TRY IT:
Reproduce verbatim the lines of the material below, starting at the line with "red arrow: (501, 1291)" and ending at the line with "pink cross: (12, 77) -> (15, 108), moved", both inclusive; skip the rest.

[EXTRACTED INFORMATION Boundary: Start]

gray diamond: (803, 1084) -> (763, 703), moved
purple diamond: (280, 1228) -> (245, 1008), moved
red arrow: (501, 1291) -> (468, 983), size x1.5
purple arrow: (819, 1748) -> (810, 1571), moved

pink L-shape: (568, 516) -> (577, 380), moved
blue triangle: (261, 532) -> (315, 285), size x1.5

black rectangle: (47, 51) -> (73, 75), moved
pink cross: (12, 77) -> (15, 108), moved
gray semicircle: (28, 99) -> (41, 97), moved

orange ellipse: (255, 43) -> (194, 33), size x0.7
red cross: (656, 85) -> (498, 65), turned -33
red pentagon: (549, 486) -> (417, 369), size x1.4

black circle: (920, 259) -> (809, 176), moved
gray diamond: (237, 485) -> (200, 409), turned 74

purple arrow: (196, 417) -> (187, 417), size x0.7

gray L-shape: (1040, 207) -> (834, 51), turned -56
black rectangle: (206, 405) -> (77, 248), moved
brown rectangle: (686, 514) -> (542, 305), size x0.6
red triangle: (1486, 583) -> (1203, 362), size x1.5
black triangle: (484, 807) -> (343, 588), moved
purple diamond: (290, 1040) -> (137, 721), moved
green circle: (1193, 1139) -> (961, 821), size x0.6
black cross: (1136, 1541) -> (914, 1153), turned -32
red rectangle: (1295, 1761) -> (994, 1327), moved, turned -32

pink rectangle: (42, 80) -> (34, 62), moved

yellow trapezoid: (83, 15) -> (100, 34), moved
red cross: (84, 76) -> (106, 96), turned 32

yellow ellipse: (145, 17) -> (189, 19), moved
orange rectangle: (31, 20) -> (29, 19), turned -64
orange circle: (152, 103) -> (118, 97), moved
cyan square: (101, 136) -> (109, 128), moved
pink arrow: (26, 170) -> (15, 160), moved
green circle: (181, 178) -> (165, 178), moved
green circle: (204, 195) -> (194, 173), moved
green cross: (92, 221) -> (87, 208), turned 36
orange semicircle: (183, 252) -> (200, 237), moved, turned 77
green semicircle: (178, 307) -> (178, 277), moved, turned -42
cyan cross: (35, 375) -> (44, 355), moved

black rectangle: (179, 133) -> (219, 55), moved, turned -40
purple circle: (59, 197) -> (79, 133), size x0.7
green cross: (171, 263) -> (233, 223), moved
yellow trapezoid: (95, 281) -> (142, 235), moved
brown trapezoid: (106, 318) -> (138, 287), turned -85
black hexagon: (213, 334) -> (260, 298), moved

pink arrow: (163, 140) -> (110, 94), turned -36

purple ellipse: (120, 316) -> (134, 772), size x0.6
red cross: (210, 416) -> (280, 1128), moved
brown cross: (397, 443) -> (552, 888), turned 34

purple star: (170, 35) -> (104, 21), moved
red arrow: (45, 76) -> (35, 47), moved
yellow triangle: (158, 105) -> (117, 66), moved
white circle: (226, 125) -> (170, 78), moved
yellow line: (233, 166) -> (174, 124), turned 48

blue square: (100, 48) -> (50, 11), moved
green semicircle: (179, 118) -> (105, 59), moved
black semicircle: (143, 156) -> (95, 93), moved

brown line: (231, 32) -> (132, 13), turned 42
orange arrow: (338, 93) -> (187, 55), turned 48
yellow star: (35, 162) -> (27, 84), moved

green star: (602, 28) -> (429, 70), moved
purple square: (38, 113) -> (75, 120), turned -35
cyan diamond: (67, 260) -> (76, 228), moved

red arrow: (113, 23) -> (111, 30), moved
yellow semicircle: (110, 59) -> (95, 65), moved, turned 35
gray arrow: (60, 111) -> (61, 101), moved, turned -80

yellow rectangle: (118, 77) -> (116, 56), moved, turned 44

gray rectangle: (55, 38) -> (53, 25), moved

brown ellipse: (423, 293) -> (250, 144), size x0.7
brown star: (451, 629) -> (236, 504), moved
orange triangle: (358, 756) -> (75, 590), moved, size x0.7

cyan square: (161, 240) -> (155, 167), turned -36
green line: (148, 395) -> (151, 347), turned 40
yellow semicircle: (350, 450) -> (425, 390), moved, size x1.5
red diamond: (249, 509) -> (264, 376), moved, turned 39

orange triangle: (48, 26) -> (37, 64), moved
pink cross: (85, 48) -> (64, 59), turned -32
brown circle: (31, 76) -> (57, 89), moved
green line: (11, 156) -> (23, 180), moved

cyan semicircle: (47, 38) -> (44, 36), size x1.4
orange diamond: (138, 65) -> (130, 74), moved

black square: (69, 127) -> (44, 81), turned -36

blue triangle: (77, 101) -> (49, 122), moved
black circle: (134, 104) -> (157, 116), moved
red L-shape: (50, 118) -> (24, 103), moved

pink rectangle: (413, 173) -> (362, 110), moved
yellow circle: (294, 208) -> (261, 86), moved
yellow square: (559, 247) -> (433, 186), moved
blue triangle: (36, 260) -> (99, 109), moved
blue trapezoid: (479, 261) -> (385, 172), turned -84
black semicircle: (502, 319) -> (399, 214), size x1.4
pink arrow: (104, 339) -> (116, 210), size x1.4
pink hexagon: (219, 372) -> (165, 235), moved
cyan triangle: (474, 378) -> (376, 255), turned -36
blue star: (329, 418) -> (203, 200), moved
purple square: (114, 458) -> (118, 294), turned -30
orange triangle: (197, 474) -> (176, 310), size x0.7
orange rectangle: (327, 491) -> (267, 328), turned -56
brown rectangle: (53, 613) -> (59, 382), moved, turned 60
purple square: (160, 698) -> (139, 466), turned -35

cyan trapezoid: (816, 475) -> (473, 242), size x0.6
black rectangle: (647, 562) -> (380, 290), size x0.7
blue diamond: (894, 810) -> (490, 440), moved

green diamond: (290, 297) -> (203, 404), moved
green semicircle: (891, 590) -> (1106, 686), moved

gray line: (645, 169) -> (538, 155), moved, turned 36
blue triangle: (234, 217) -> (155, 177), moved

[EXTRACTED INFORMATION Boundary: End]

OUTPUT:
red arrow: (501, 1291) -> (468, 983), size x1.5
purple arrow: (819, 1748) -> (810, 1571), moved

pink L-shape: (568, 516) -> (577, 380), moved
blue triangle: (261, 532) -> (315, 285), size x1.5

black rectangle: (47, 51) -> (73, 75), moved
pink cross: (12, 77) -> (15, 108), moved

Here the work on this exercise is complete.